*** Record excerpts Section Begins ***

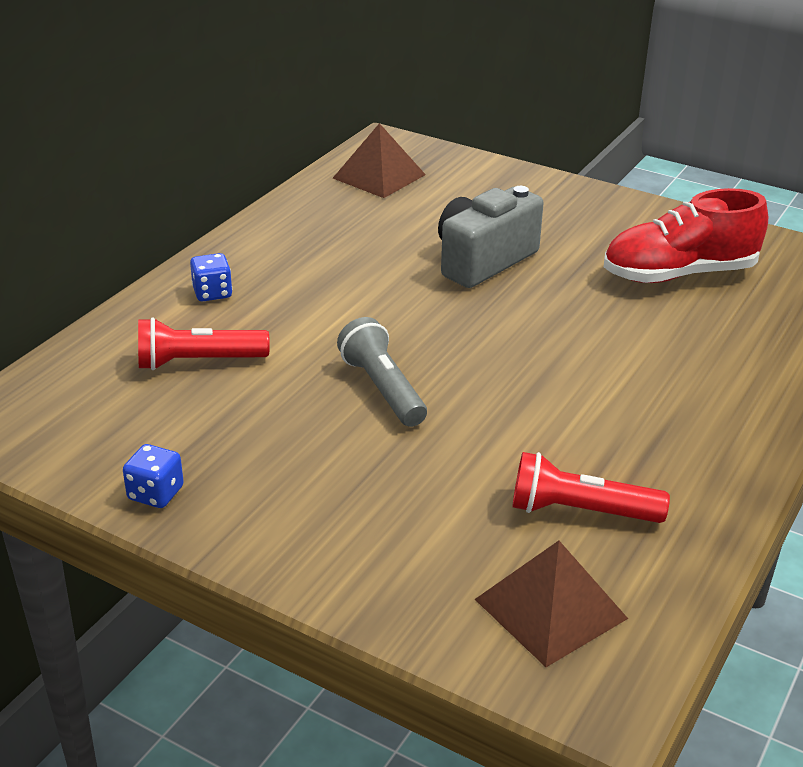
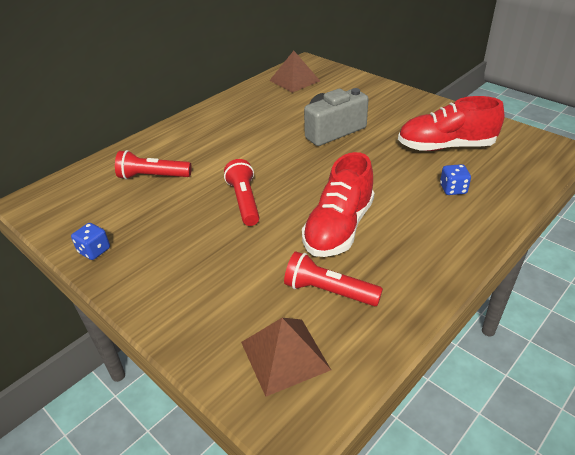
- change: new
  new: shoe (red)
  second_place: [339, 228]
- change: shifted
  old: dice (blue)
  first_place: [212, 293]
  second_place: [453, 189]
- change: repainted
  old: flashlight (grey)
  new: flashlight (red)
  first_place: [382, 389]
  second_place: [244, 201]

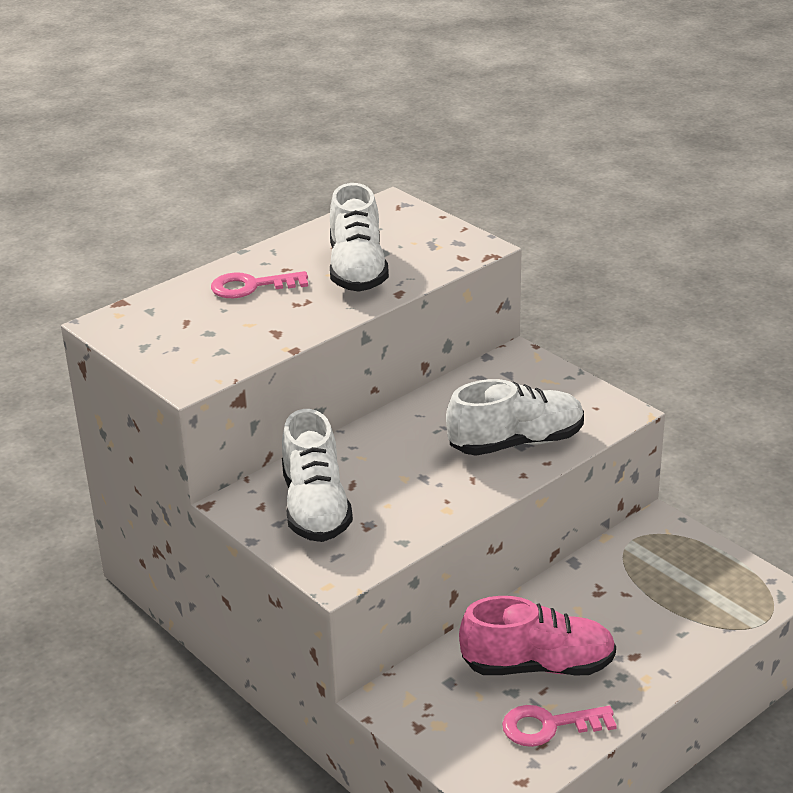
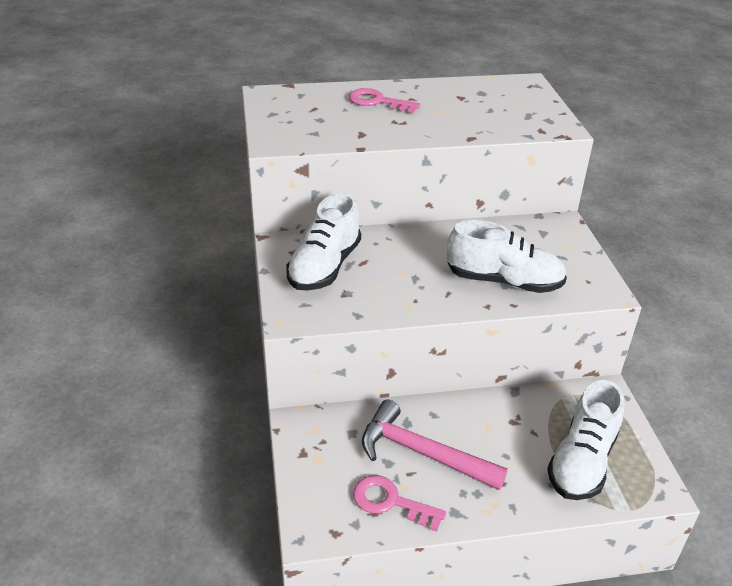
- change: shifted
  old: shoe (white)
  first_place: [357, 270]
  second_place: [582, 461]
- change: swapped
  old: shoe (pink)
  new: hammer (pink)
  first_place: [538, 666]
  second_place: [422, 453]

*** Record excerpts Section Ends ***
*** Record excerpts Section Begins ***

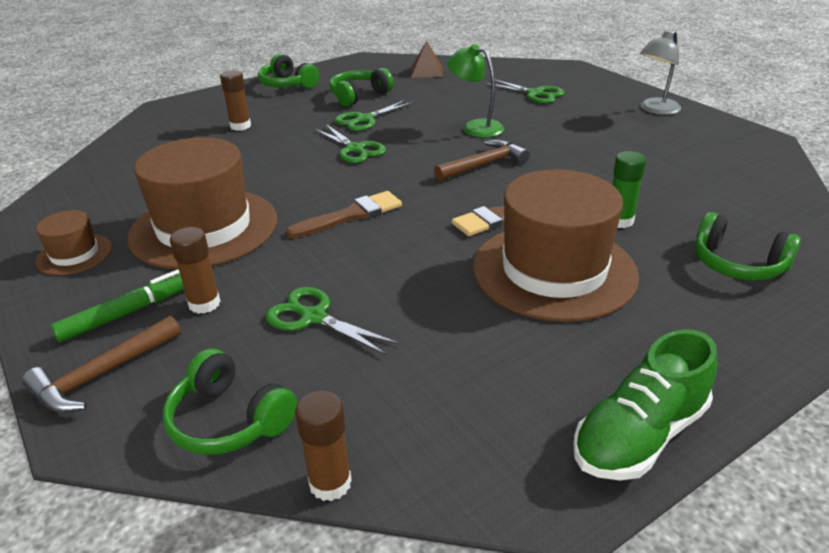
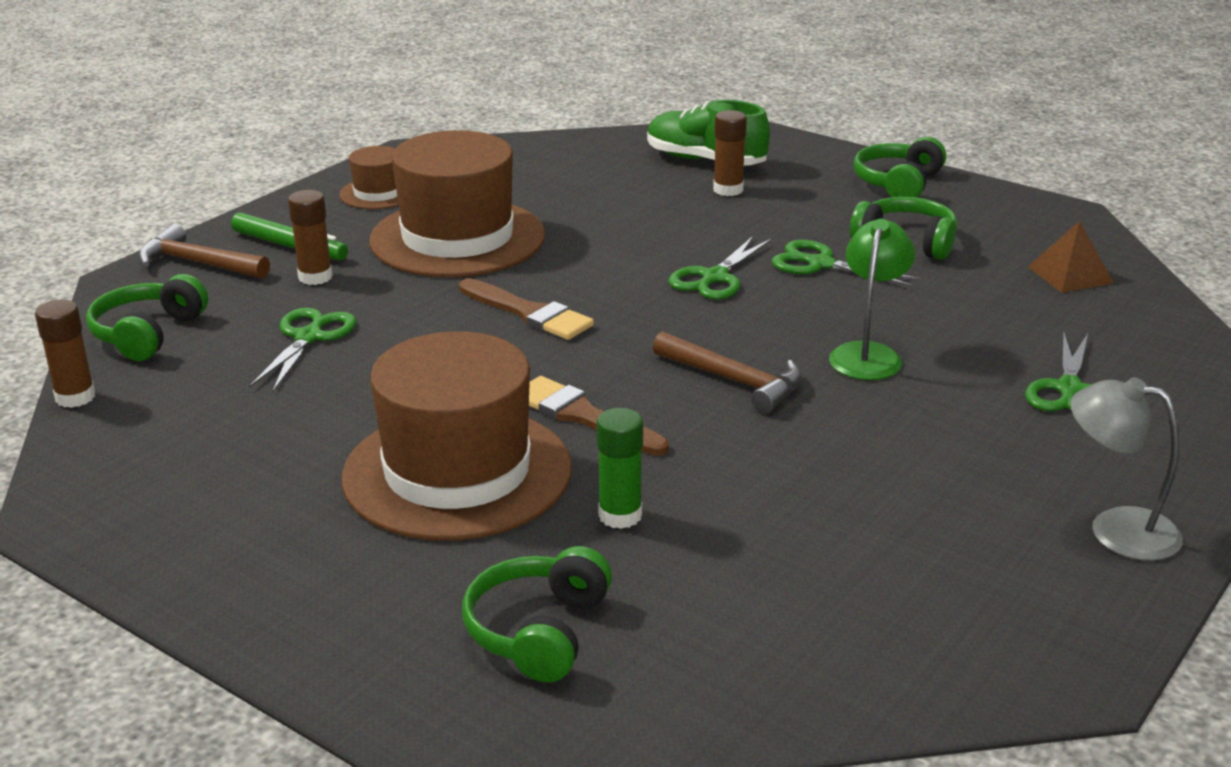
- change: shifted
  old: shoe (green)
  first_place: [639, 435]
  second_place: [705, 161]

*** Record excerpts Section Ends ***

> [Work request] Indicate how many lines of the material contain the string "flashlight", giving the number and nothing more.

> [Exercise solution] 2